### Recorded data
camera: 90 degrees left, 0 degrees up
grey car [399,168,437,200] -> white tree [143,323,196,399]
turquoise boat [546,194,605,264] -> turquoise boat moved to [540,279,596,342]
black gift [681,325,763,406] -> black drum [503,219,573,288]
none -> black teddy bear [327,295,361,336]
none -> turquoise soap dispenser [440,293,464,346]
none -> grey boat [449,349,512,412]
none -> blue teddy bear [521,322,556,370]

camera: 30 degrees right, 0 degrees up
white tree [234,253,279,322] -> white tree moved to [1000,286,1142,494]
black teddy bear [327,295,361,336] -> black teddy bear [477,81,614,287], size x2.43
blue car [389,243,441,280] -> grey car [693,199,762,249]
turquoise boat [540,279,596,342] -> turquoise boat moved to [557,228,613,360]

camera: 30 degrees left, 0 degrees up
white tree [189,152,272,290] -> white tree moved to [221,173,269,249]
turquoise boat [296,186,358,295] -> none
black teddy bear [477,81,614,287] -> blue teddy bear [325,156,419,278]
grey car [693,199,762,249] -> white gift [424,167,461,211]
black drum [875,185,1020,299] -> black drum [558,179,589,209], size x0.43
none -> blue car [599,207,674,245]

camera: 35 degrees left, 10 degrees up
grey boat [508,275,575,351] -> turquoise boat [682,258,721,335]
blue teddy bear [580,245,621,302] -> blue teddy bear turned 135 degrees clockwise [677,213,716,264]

### Exercise prompt
Beginning with the line that contains "camera: 35 degrees left, 10 degrees up" and ending with the last line of the data above, return those lines exactly and nothing else.

### Result for this task
camera: 35 degrees left, 10 degrees up
grey boat [508,275,575,351] -> turquoise boat [682,258,721,335]
blue teddy bear [580,245,621,302] -> blue teddy bear turned 135 degrees clockwise [677,213,716,264]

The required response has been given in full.